◆ WHAT IS REQUIRED ◆
Copy each line of the records below that mentions the word "turquoise".

◆ RECORDS FOR PROCESSING ◆

☆ ☆ ☆ ☆ ☆ ☆ ☆

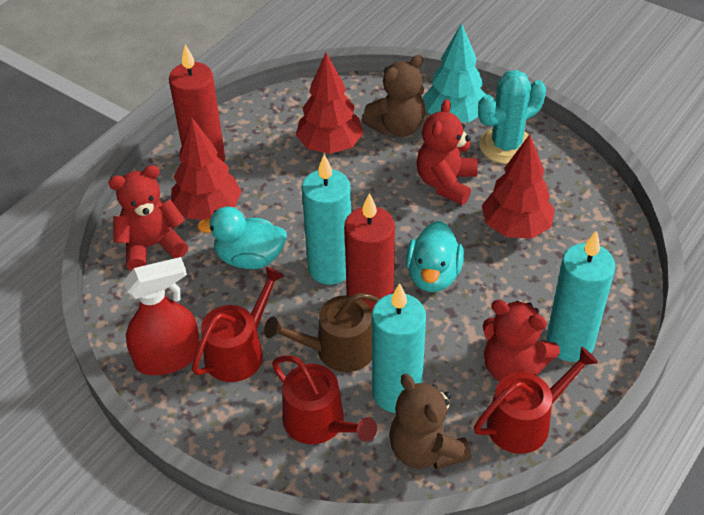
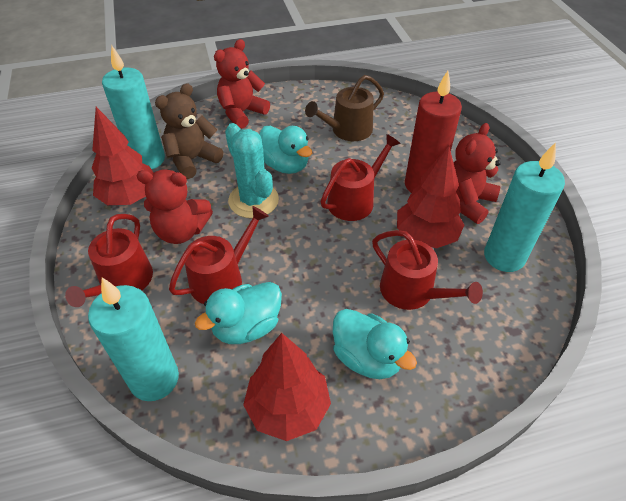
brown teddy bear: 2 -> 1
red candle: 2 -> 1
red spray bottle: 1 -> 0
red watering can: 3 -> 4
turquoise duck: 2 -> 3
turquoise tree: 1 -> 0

☆ ☆ ☆ ☆ ☆ ☆ ☆

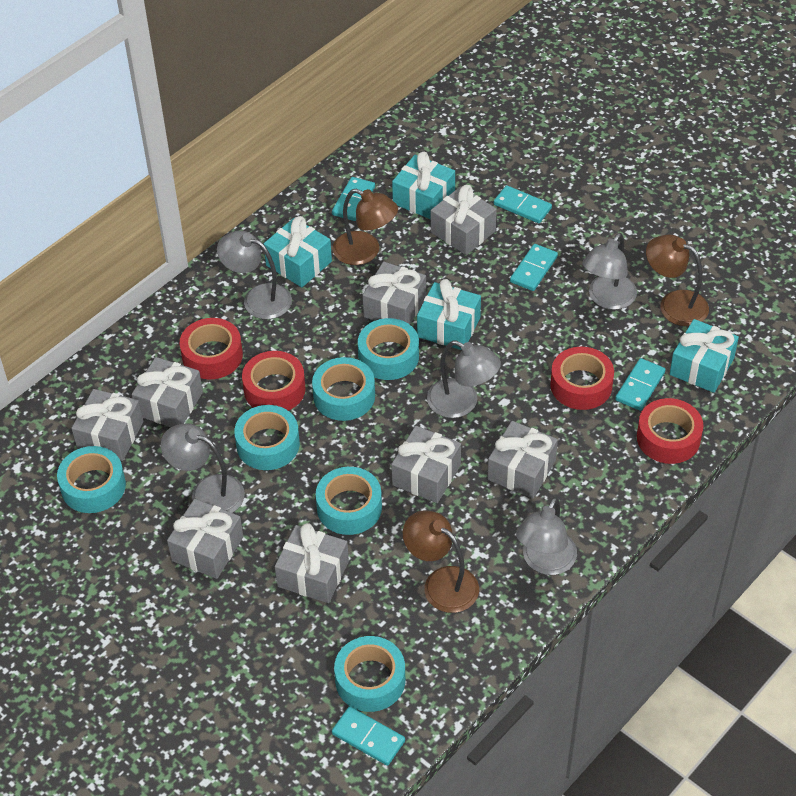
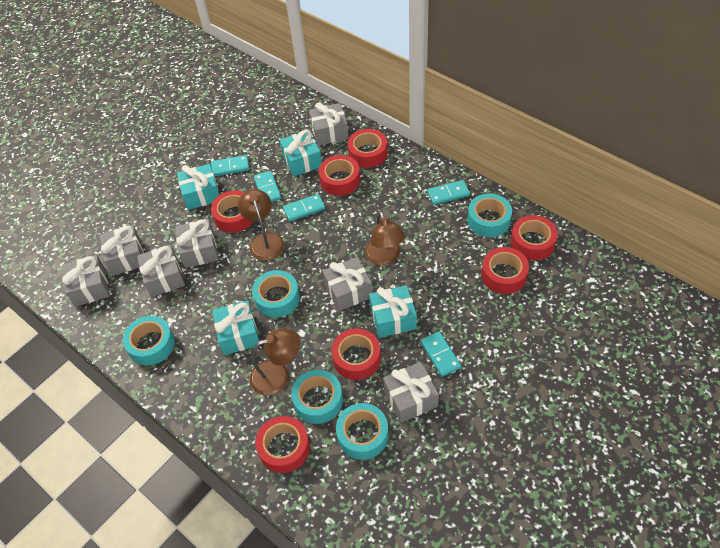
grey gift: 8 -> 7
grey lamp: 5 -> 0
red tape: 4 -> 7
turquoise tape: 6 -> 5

☆ ☆ ☆ ☆ ☆ ☆ ☆

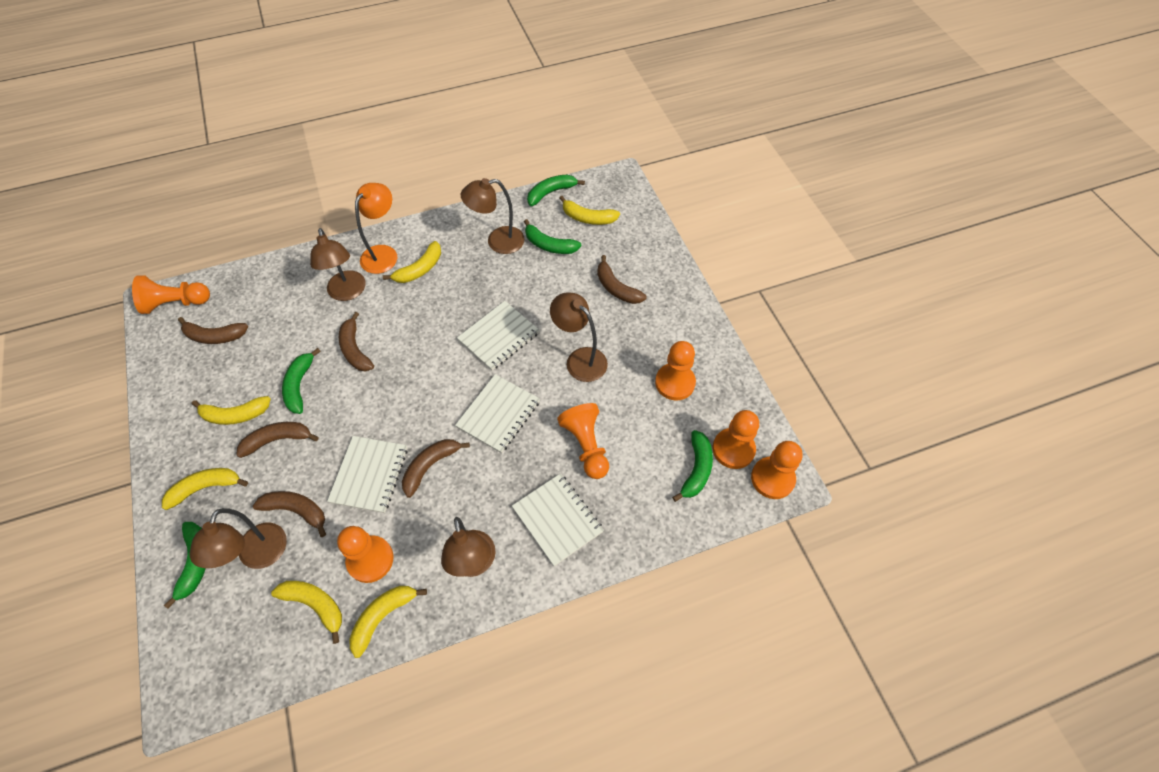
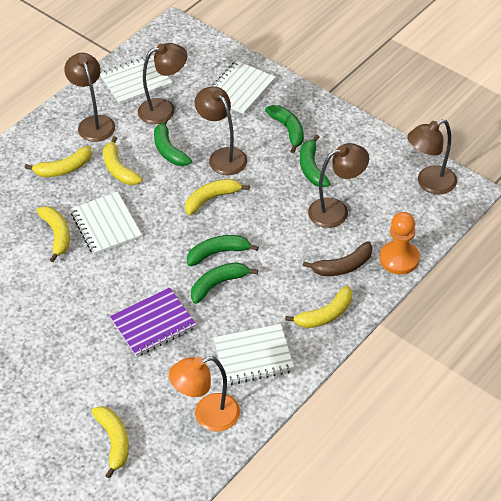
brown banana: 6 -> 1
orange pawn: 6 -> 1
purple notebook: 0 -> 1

☆ ☆ ☆ ☆ ☆ ☆ ☆

◆ WRITTEN SOLUTION ◆
turquoise duck: 2 -> 3
turquoise tree: 1 -> 0
turquoise tape: 6 -> 5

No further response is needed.